(Scene difference descriptions)
--*--
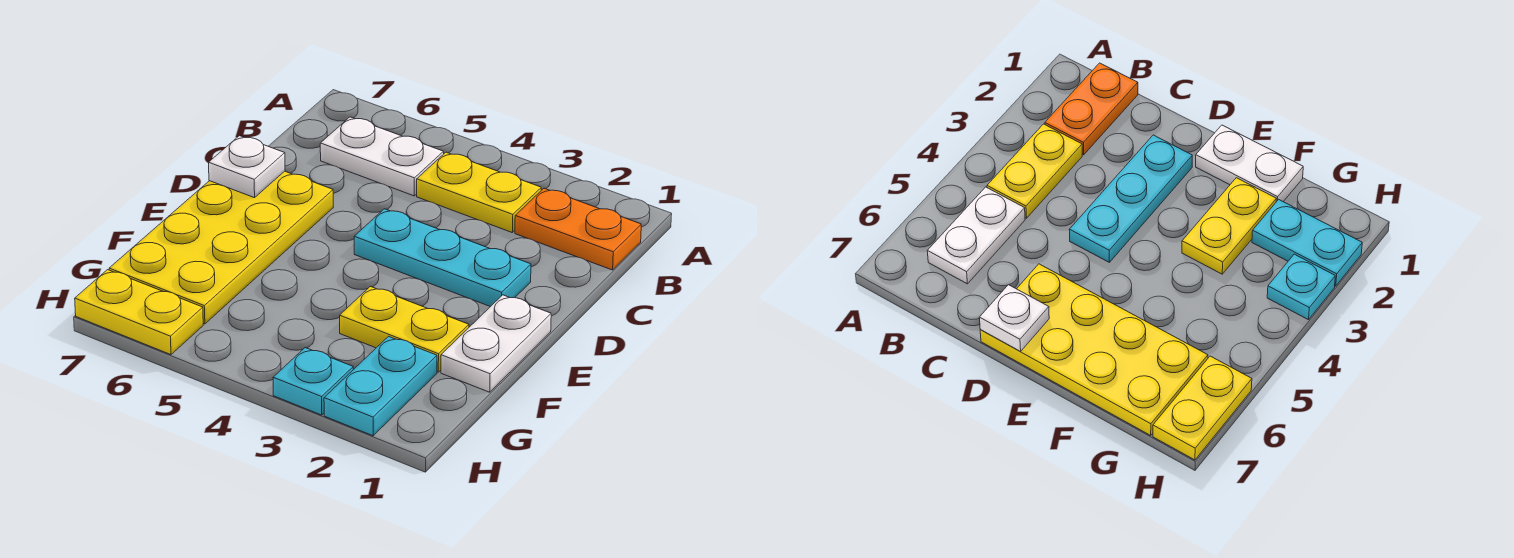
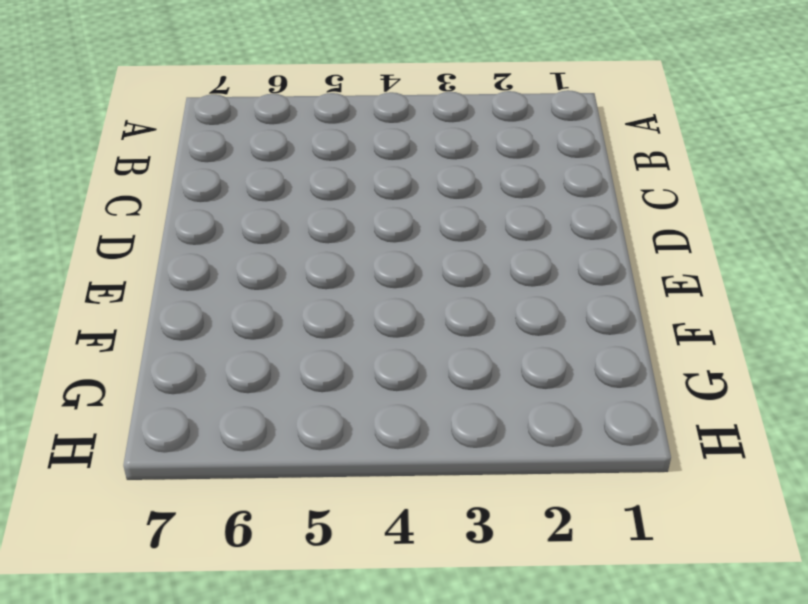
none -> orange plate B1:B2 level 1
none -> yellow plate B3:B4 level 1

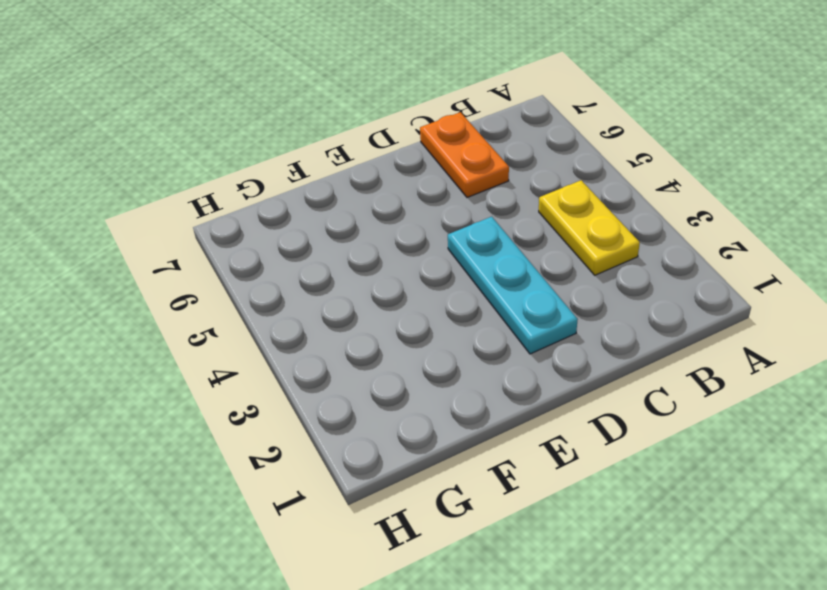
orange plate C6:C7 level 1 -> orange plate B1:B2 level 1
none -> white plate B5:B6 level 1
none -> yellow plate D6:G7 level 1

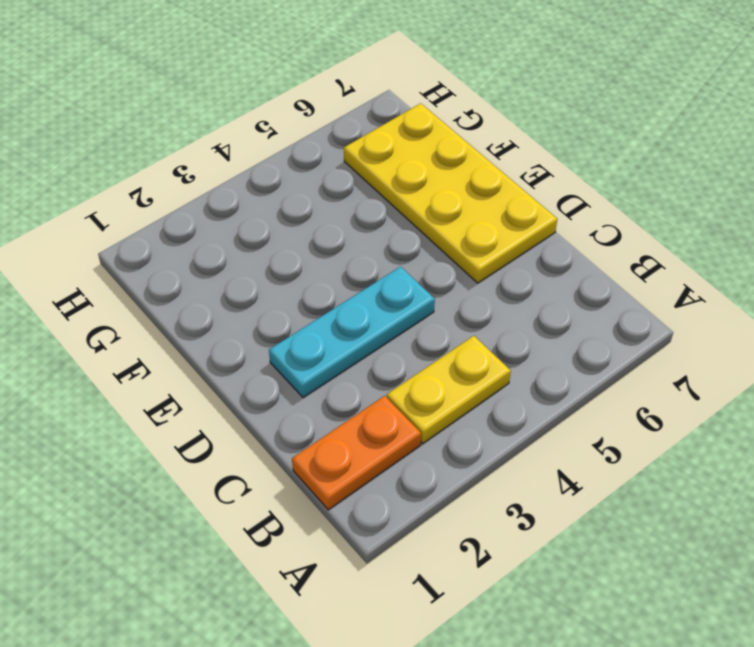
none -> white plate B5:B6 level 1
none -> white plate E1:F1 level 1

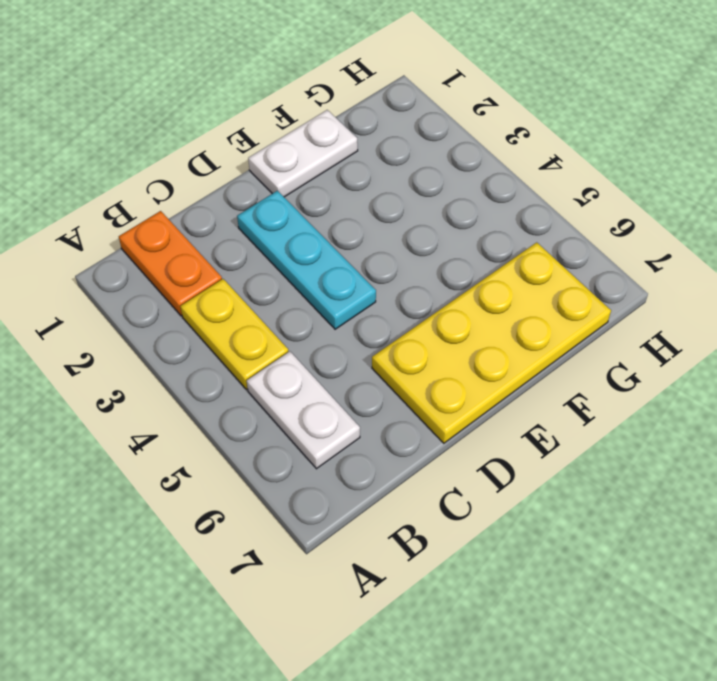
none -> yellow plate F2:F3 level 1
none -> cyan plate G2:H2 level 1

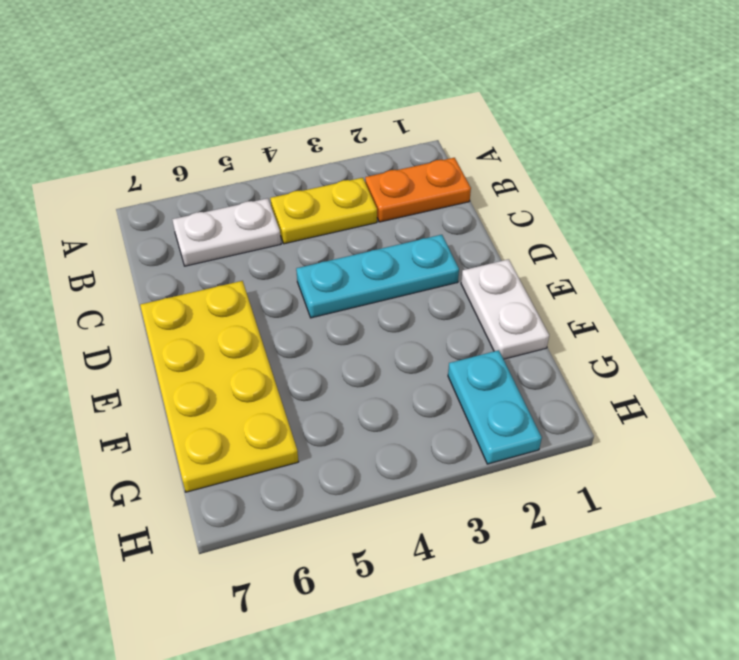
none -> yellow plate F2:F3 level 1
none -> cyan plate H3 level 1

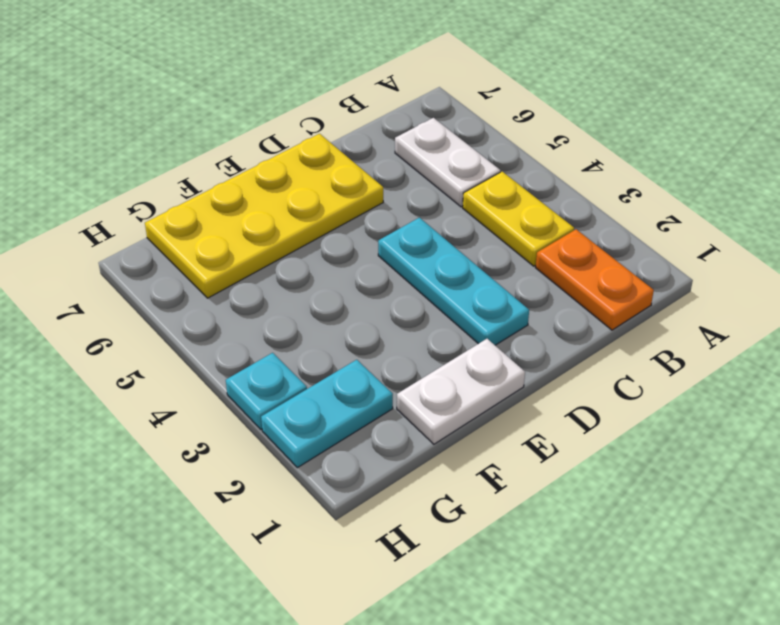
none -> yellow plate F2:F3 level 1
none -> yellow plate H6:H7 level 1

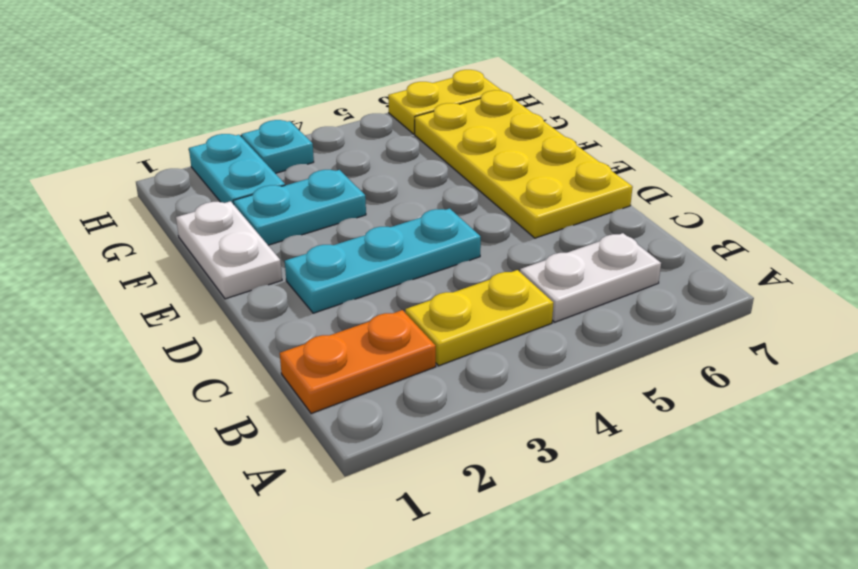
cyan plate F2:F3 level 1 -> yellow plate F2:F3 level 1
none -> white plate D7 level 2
--*--
Lines holding the word "yellow" are the answer; copy every one from the records above.

none -> yellow plate B3:B4 level 1
none -> yellow plate D6:G7 level 1
none -> yellow plate F2:F3 level 1
none -> yellow plate F2:F3 level 1
none -> yellow plate F2:F3 level 1
none -> yellow plate H6:H7 level 1
cyan plate F2:F3 level 1 -> yellow plate F2:F3 level 1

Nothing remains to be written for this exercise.